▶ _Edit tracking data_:
════
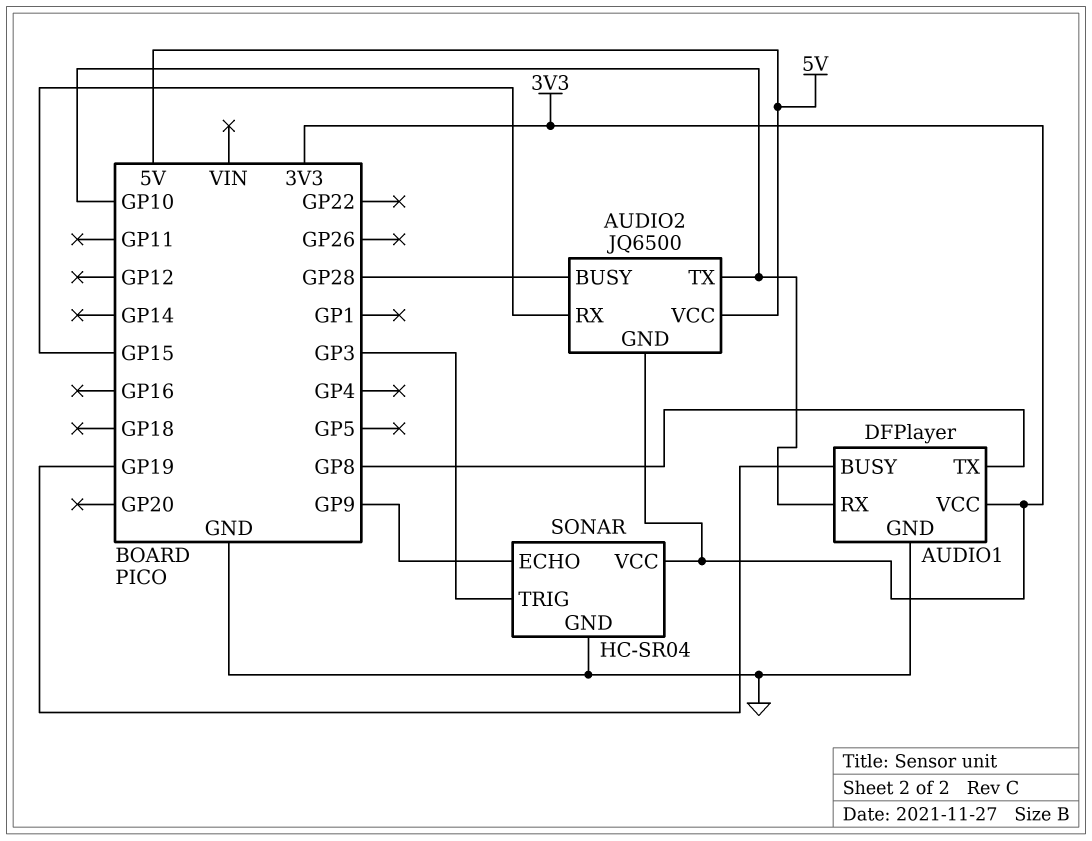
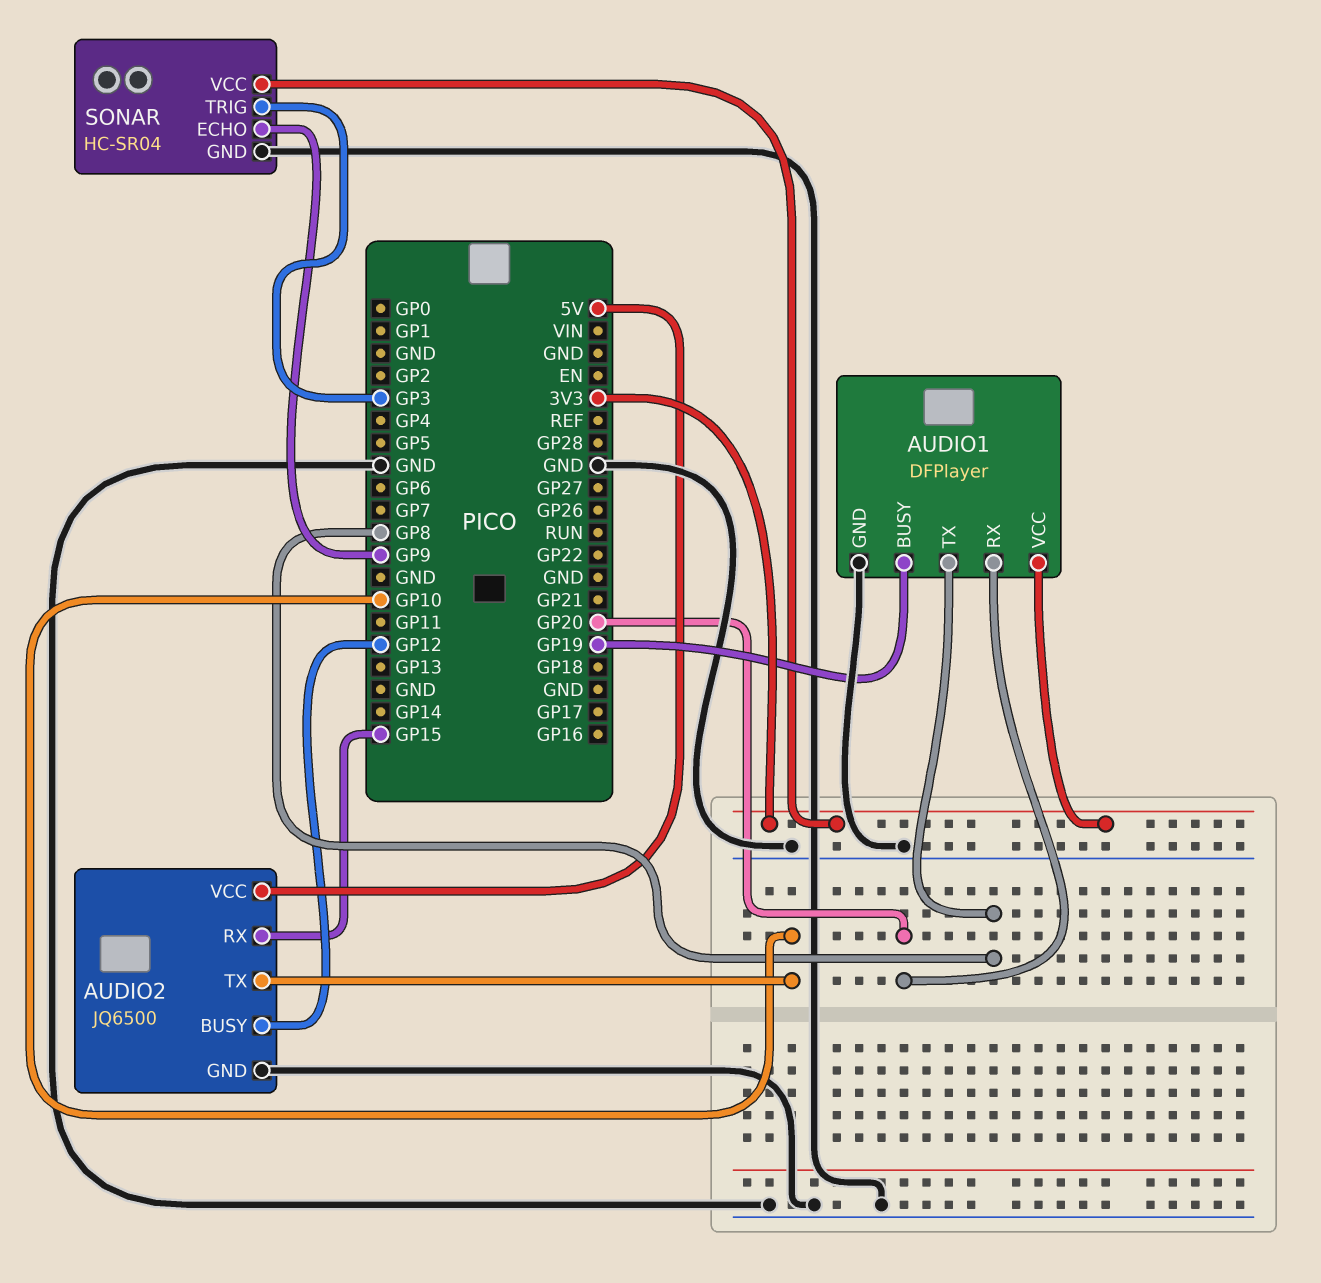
AUDIO1 pin RX: GP10 -> GP20
AUDIO2 pin BUSY: GP28 -> GP12
AUDIO2 pin GND: 3V3 -> GND

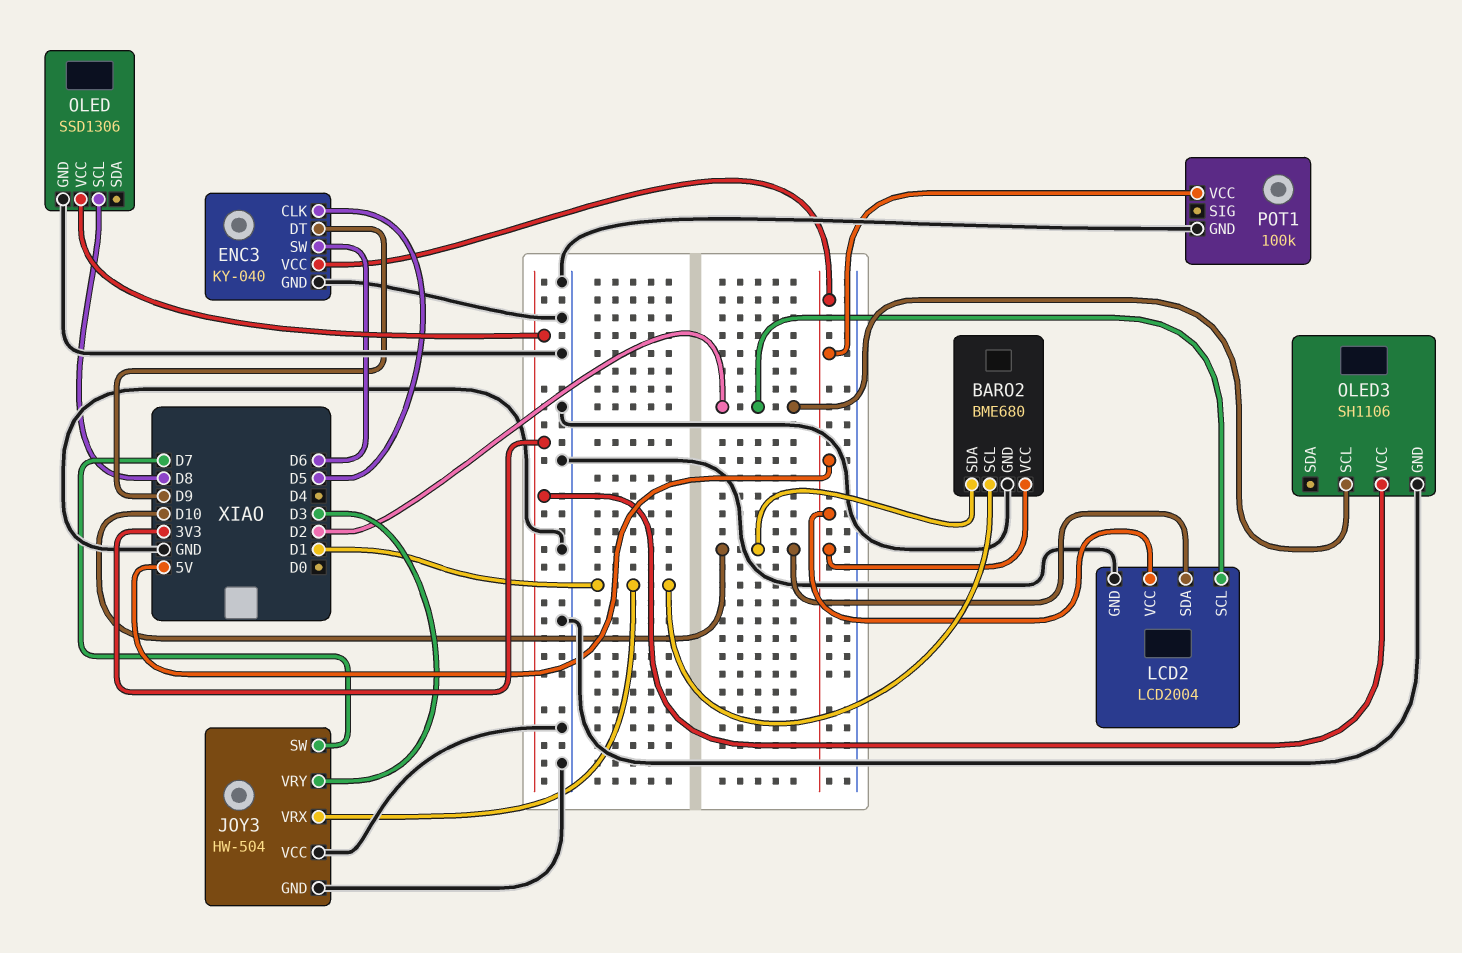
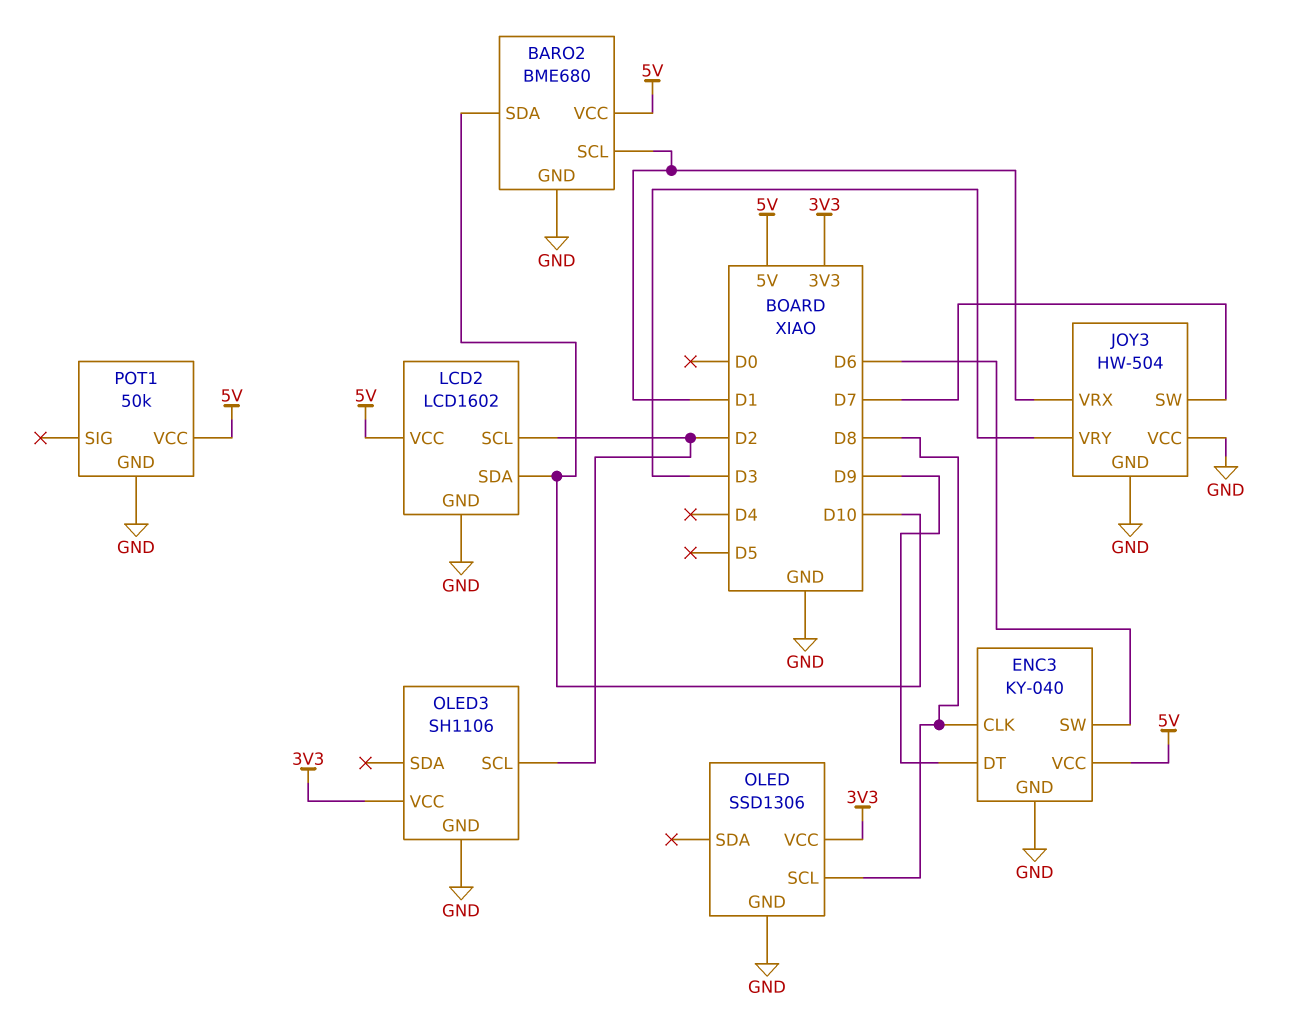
ENC3 pin CLK: D5 -> D8
LCD2: LCD2004 -> LCD1602
POT1: 100k -> 50k

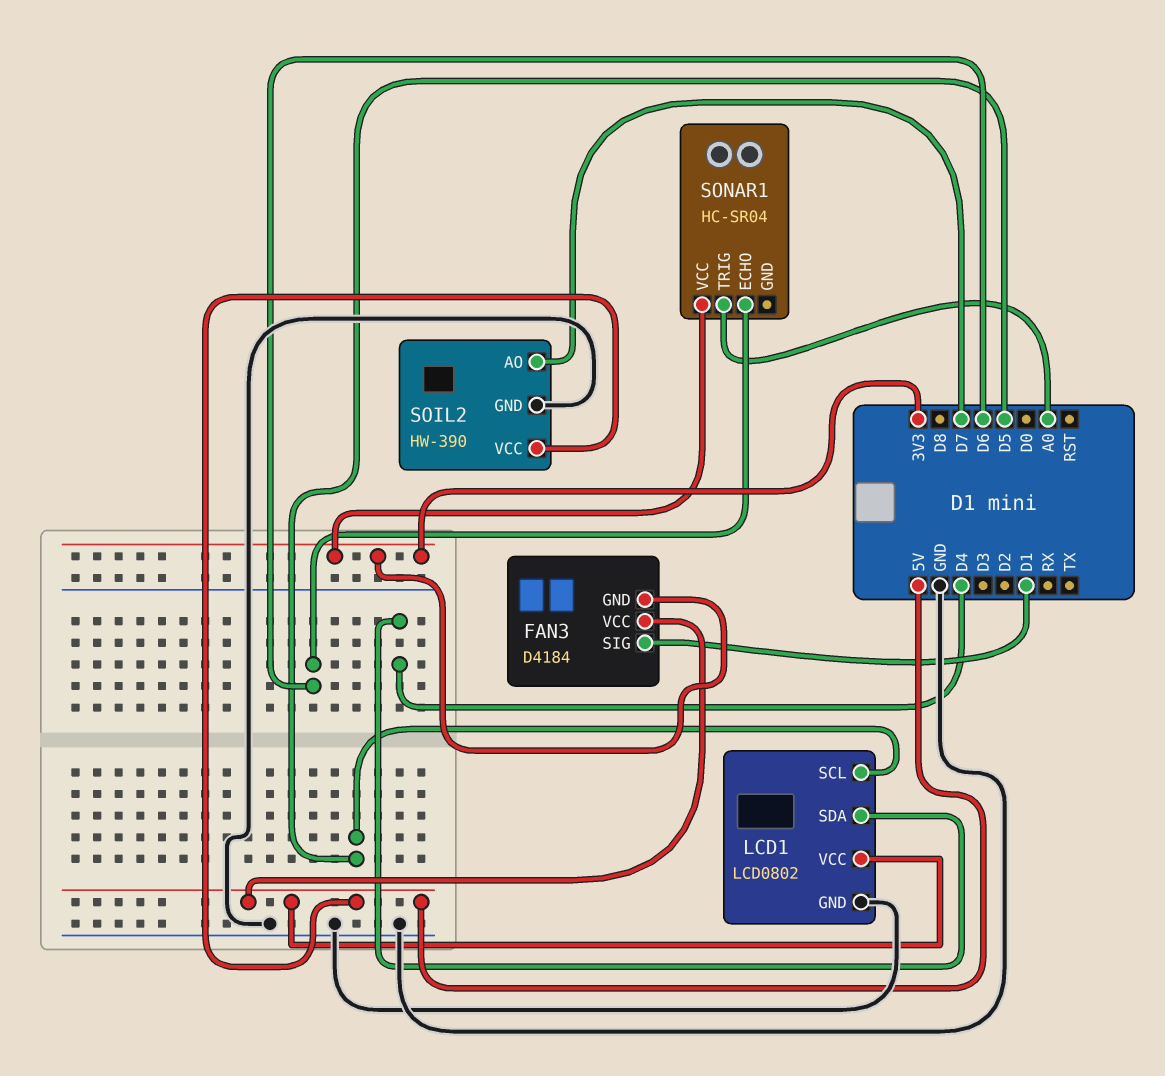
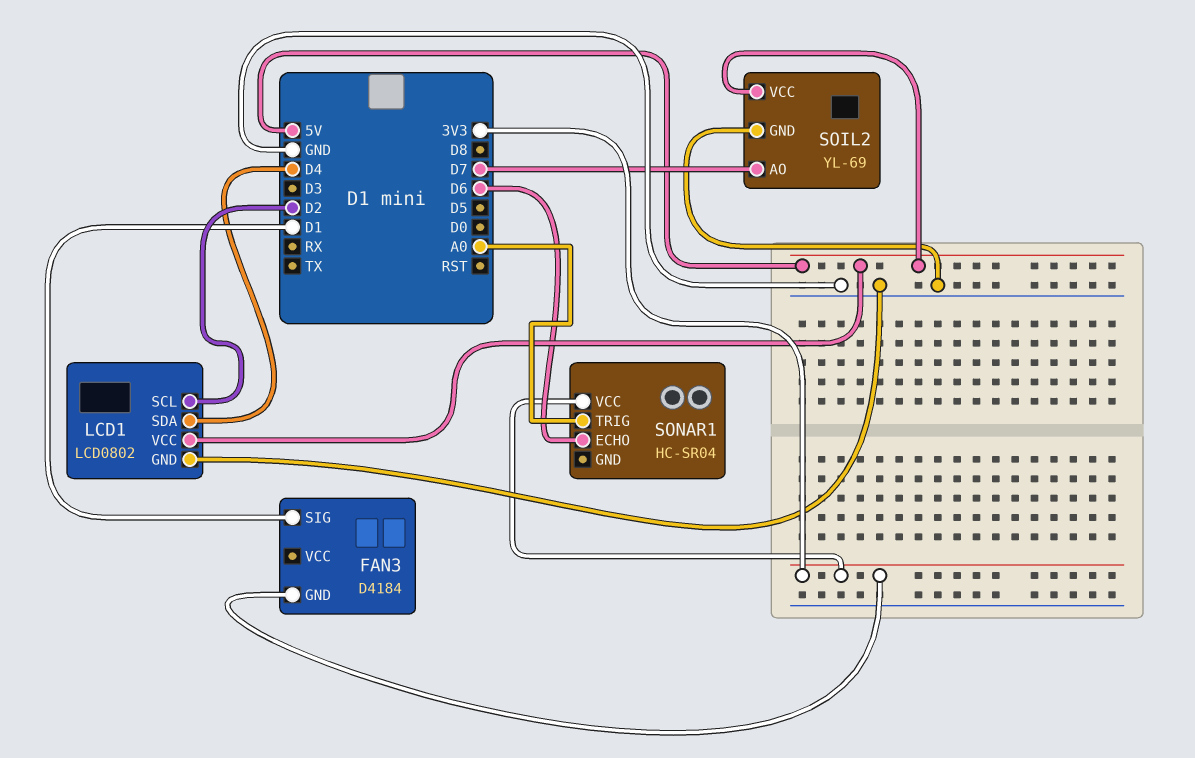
FAN3 pin VCC: 5V -> none
LCD1 pin SCL: D5 -> D2
SOIL2: HW-390 -> YL-69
════
▶ _YOUR ASSIGNMENT_:
Leaving pictures aside, write out each record above exactly as given.

▶ _FINISHED TASK_:
AUDIO1 pin RX: GP10 -> GP20
AUDIO2 pin BUSY: GP28 -> GP12
AUDIO2 pin GND: 3V3 -> GND

ENC3 pin CLK: D5 -> D8
LCD2: LCD2004 -> LCD1602
POT1: 100k -> 50k

FAN3 pin VCC: 5V -> none
LCD1 pin SCL: D5 -> D2
SOIL2: HW-390 -> YL-69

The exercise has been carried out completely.